◆ THE TASK
From the line that includes "(emerald) (1st from" to the last line of the data, quote each line precisely; both boundary lines belong in the answer.

◆ COLLECTED MATERIAL
+--

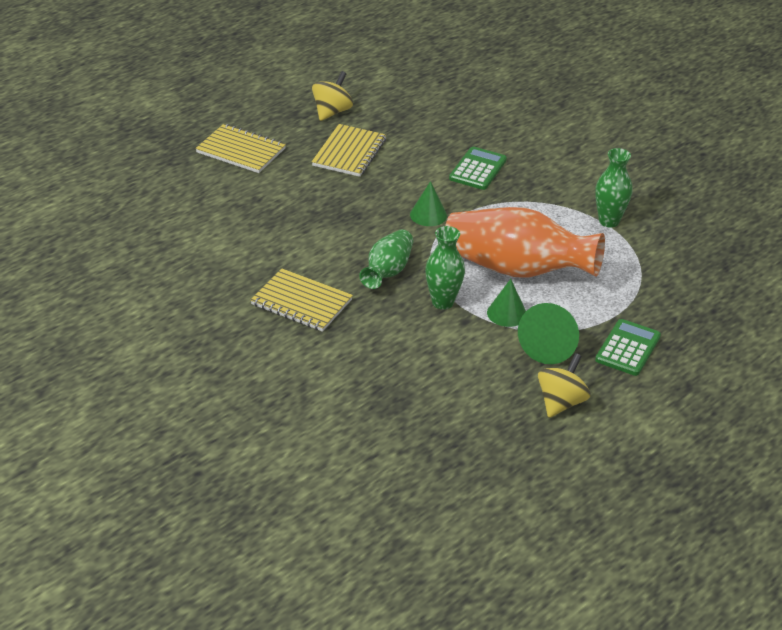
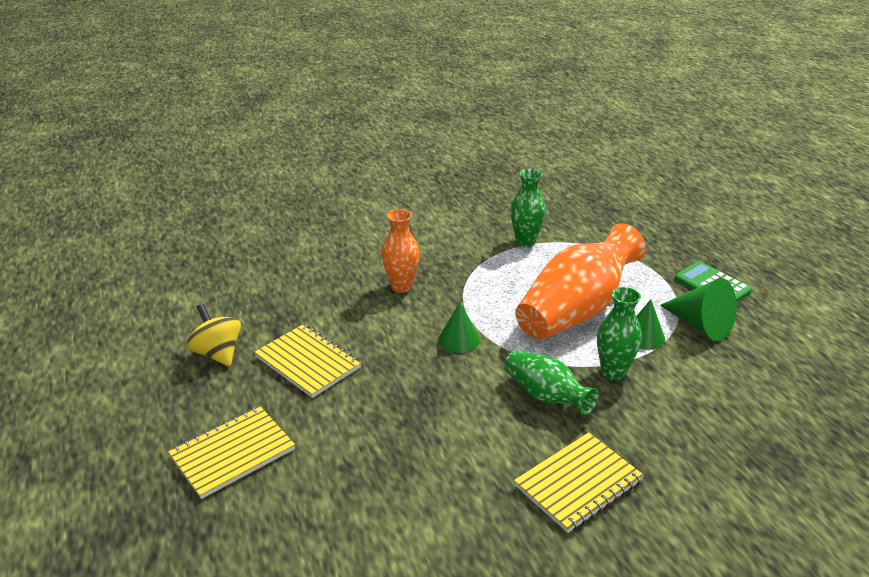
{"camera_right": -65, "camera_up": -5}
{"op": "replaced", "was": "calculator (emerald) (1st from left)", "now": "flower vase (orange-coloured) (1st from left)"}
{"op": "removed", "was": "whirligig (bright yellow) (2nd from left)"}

+--

◆ OUTPUT OF THE EXERCISE
{"op": "replaced", "was": "calculator (emerald) (1st from left)", "now": "flower vase (orange-coloured) (1st from left)"}
{"op": "removed", "was": "whirligig (bright yellow) (2nd from left)"}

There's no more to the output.